• [WHAT YOU WILL DO]: Retrieve all lines below that have the string "turquoise".

• [MATERIAL FOR THIS TASK]:

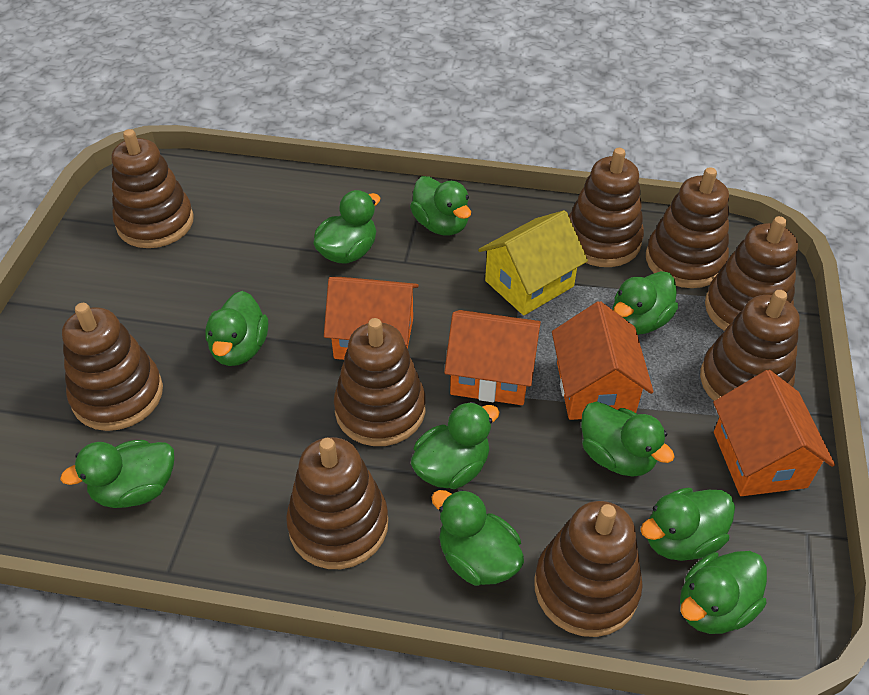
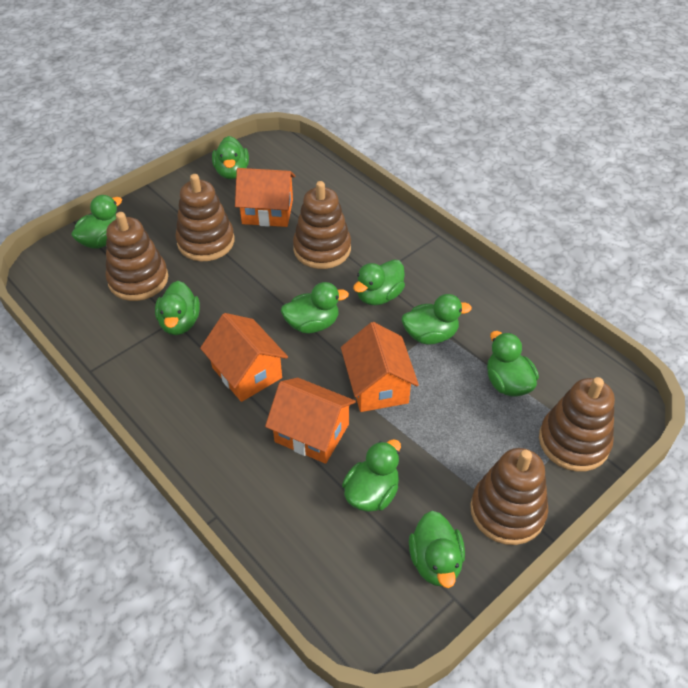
brown stacking toy: 9 -> 5
green duck: 10 -> 9
yellow house: 1 -> 0

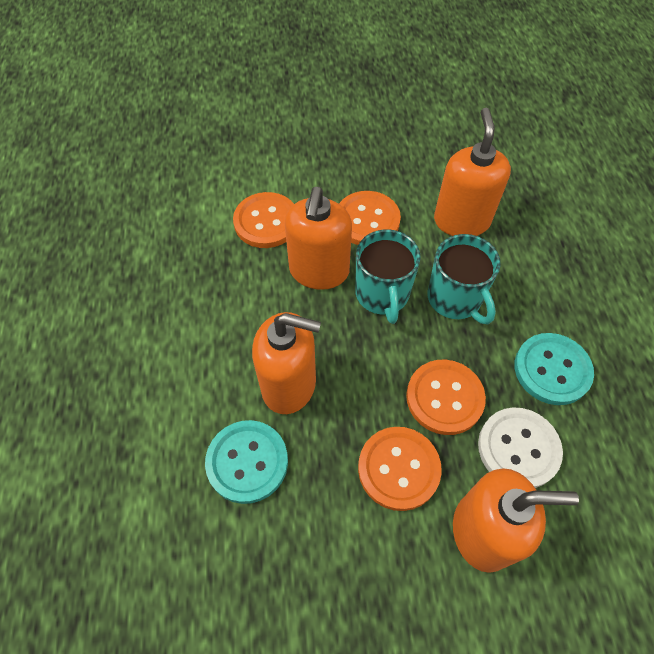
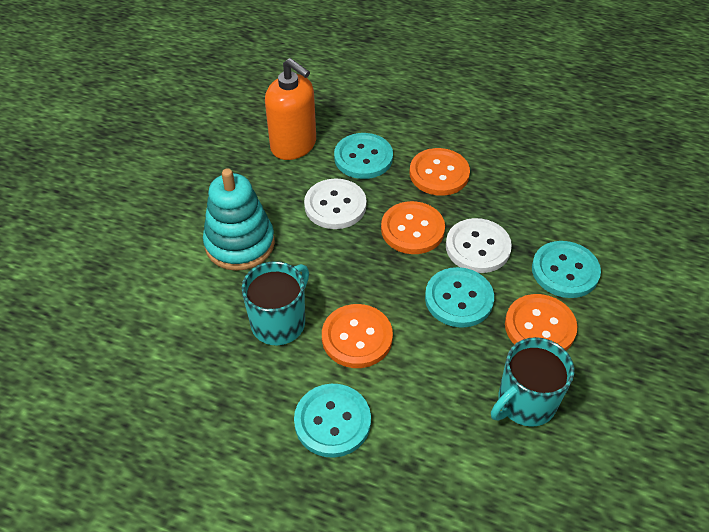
orange soap dispenser: 4 -> 1
turquoise button: 2 -> 4
turquoise stacking toy: 0 -> 1
white button: 1 -> 2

• [FINAL ANSWER]:
turquoise button: 2 -> 4
turquoise stacking toy: 0 -> 1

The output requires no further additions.